** ACTIVITY **
Every line below that mentions the word "turned" should be copied out.

Graphic revision entries:

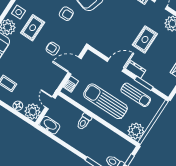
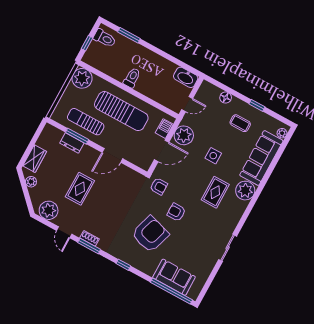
side table: (19, 12) -> (213, 156), moved
armchair: (53, 49) -> (159, 186), moved
dresser: (136, 70) -> (72, 143), moved
door: (50, 103) -> (187, 104), hinge flipped
plant: (33, 111) -> (184, 135), moved
toilet: (84, 122) -> (132, 78), moved

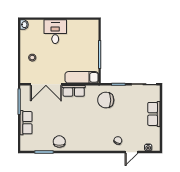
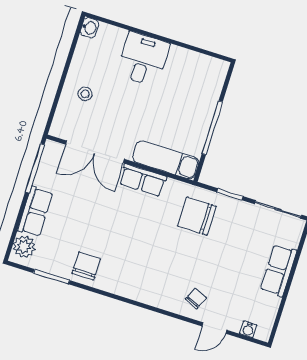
plant: (26, 142) -> (24, 247), added

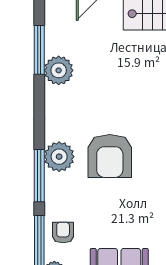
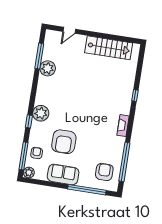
armchair: (110, 156) -> (64, 142), moved
window: (39, 176) -> (29, 121), width x0.46

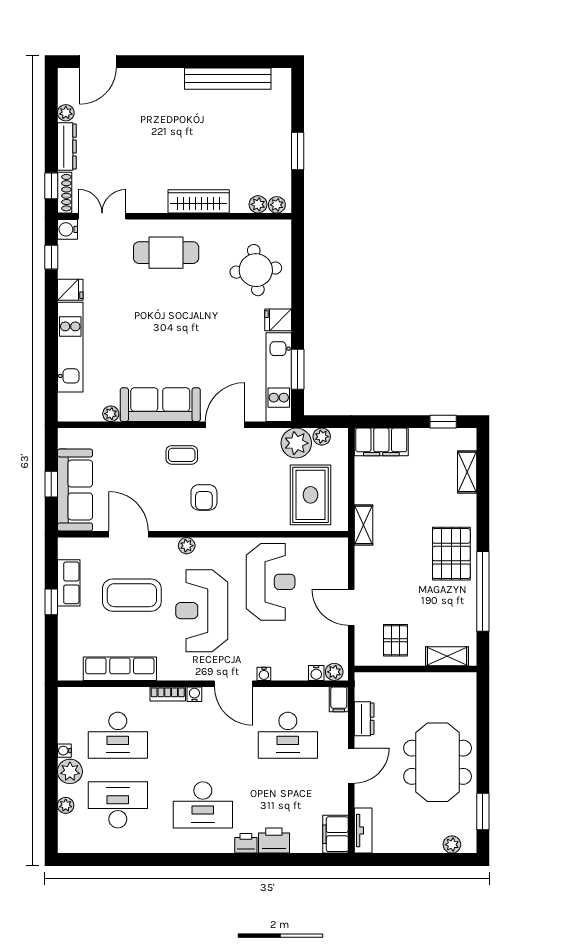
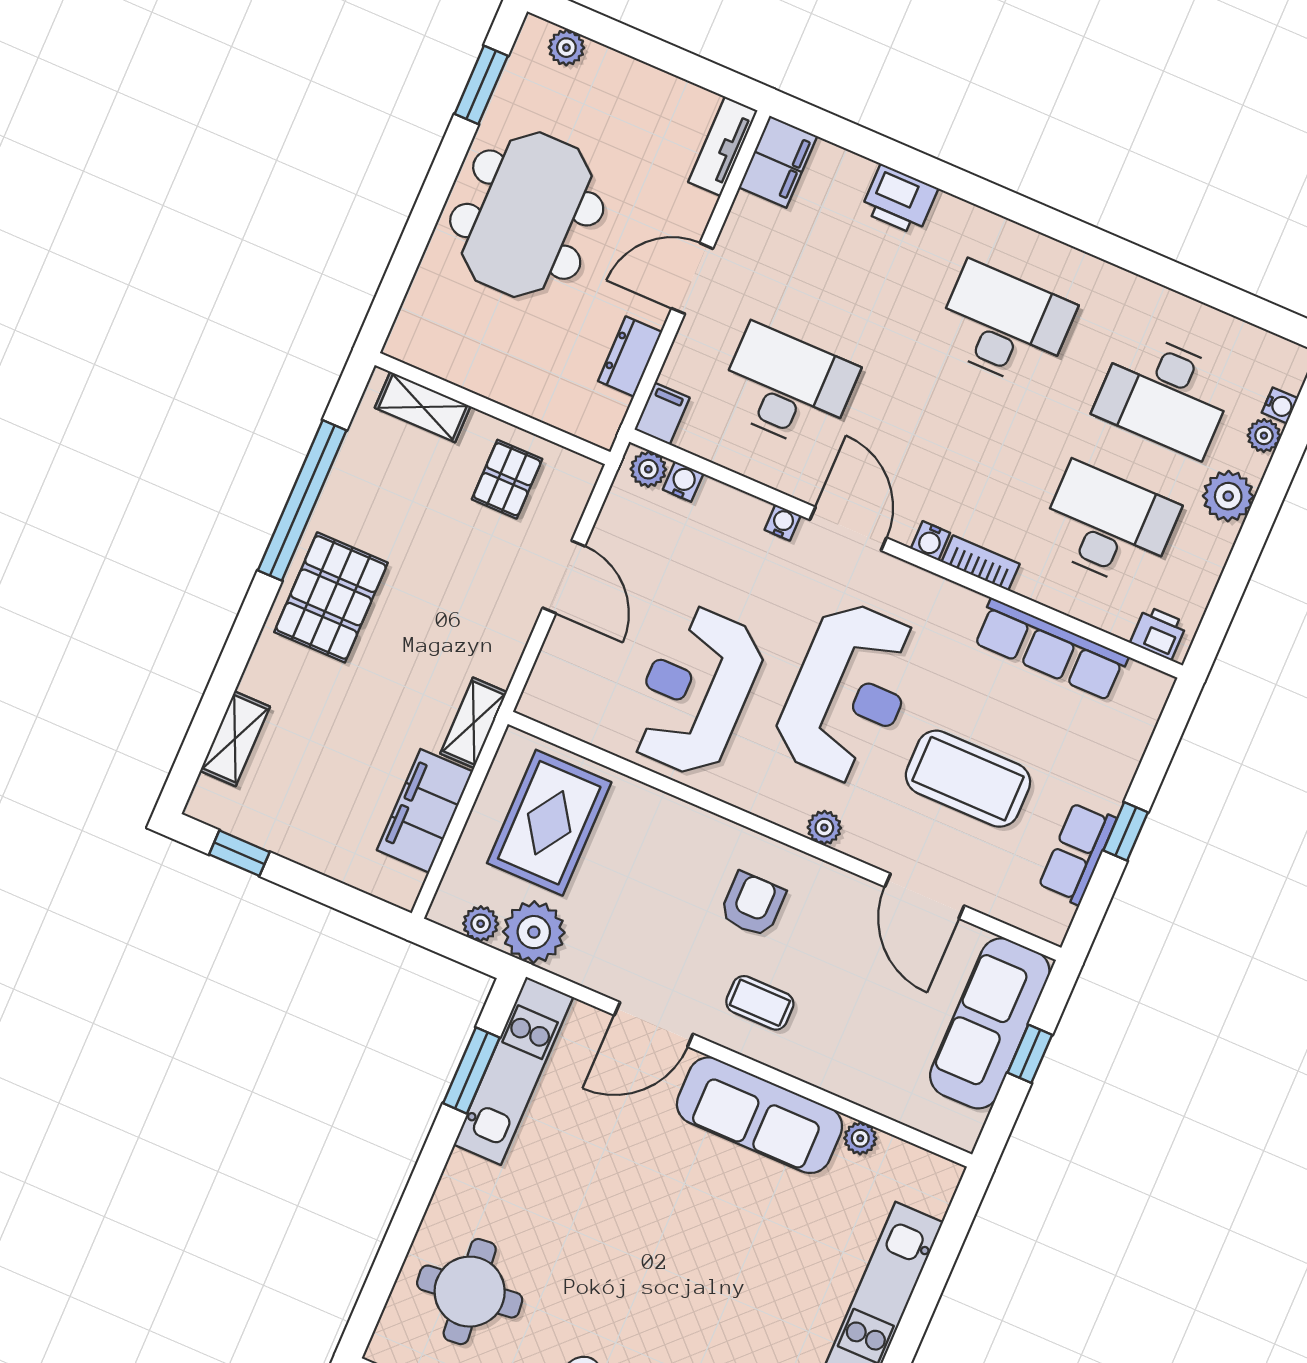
fridge: (278, 320) -> (468, 1179), removed
filing cabinet: (381, 442) -> (425, 811), moved, turned -90
water cooler: (64, 751) -> (1280, 405), moved
printer: (246, 843) -> (1159, 633), moved, turned 180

** RESPONSE TO THIS TASK **
filing cabinet: (381, 442) -> (425, 811), moved, turned -90
printer: (246, 843) -> (1159, 633), moved, turned 180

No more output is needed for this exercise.